_EXERCISE INPUTS_
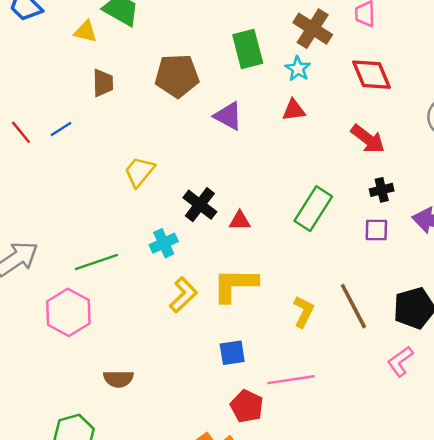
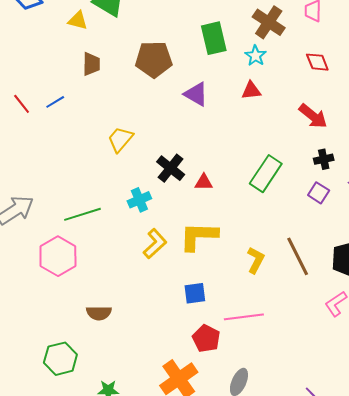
red diamond: (371, 75) -> (317, 62), size x0.7
purple square: (376, 230) -> (319, 193), turned 30

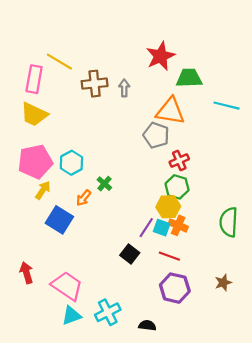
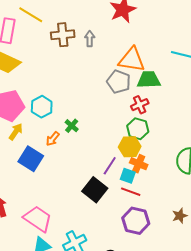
green trapezoid: (189, 78) -> (149, 80), moved
cyan square: (162, 228) -> (128, 176), moved
black square: (130, 254) -> (95, 190), size x1.4

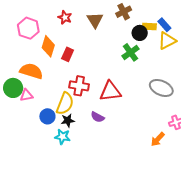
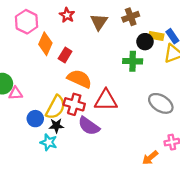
green cross: (131, 52) -> (133, 61), turned 30
orange semicircle: (31, 71) -> (79, 79), moved
red cross: (79, 86) -> (74, 104), moved
purple semicircle: (98, 117) -> (89, 126), size x1.5

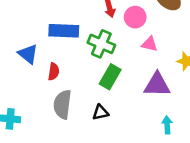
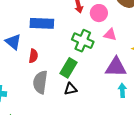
green cross: (101, 44) -> (83, 41), moved
green rectangle: (110, 77) -> (69, 68), moved
cyan arrow: (167, 125) -> (122, 90), moved

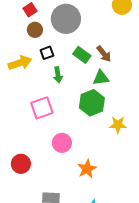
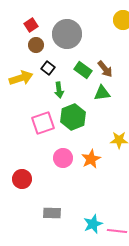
black square: (47, 53) -> (48, 68), turned -32
green hexagon: (92, 103) -> (73, 117), moved
orange star: (87, 169) -> (91, 159), moved

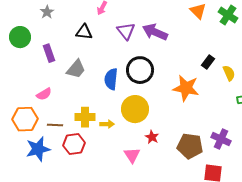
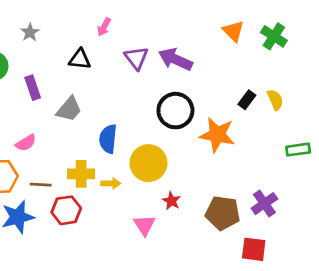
black circle: (140, 70) -> (175, 111), moved
yellow semicircle: (229, 73) -> (275, 100), moved
blue semicircle: (111, 79) -> (108, 139), moved
purple cross: (221, 139) -> (264, 204), turned 30

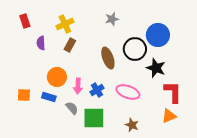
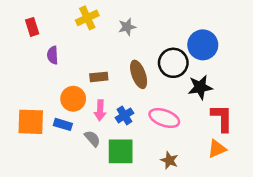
gray star: (112, 19) -> (127, 27), moved
yellow cross: (65, 24) -> (87, 18), moved
brown rectangle: (70, 45) -> (99, 77), moved, turned 56
black star: (156, 68) -> (200, 87), turned -30
orange square: (24, 95) -> (31, 122), size x1.6

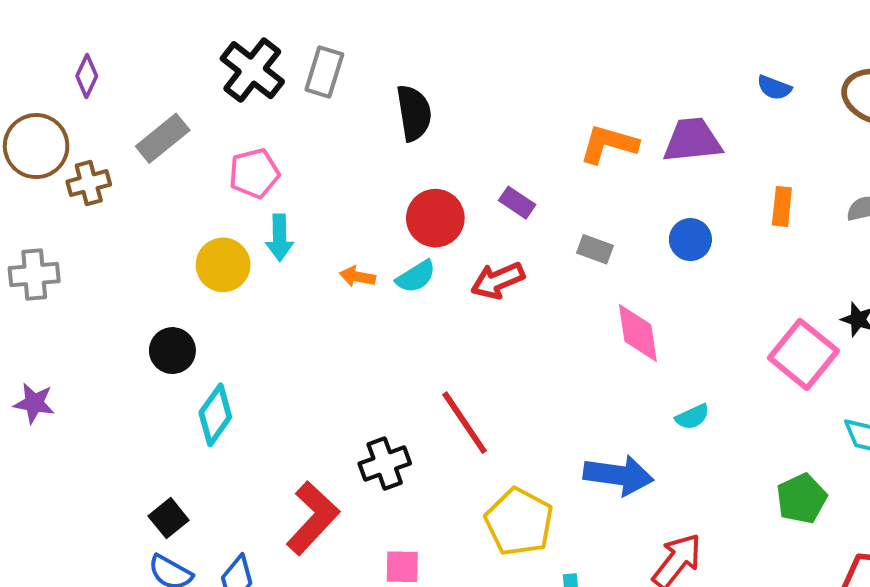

_WHAT IS REQUIRED_
Please retype the records above exactly, but leave out any pictures.

_SOLUTION FOR THIS EXERCISE_
red diamond: (371, 75) -> (317, 62), size x0.7
purple square: (376, 230) -> (319, 193), turned 30

green trapezoid: (189, 78) -> (149, 80), moved
cyan square: (162, 228) -> (128, 176), moved
black square: (130, 254) -> (95, 190), size x1.4

green cross: (131, 52) -> (133, 61), turned 30
orange semicircle: (31, 71) -> (79, 79), moved
red cross: (79, 86) -> (74, 104), moved
purple semicircle: (98, 117) -> (89, 126), size x1.5

green cross: (101, 44) -> (83, 41), moved
green rectangle: (110, 77) -> (69, 68), moved
cyan arrow: (167, 125) -> (122, 90), moved

black square: (47, 53) -> (48, 68), turned -32
green hexagon: (92, 103) -> (73, 117), moved
orange star: (87, 169) -> (91, 159), moved

black circle: (140, 70) -> (175, 111), moved
yellow semicircle: (229, 73) -> (275, 100), moved
blue semicircle: (111, 79) -> (108, 139), moved
purple cross: (221, 139) -> (264, 204), turned 30

gray star: (112, 19) -> (127, 27), moved
yellow cross: (65, 24) -> (87, 18), moved
brown rectangle: (70, 45) -> (99, 77), moved, turned 56
black star: (156, 68) -> (200, 87), turned -30
orange square: (24, 95) -> (31, 122), size x1.6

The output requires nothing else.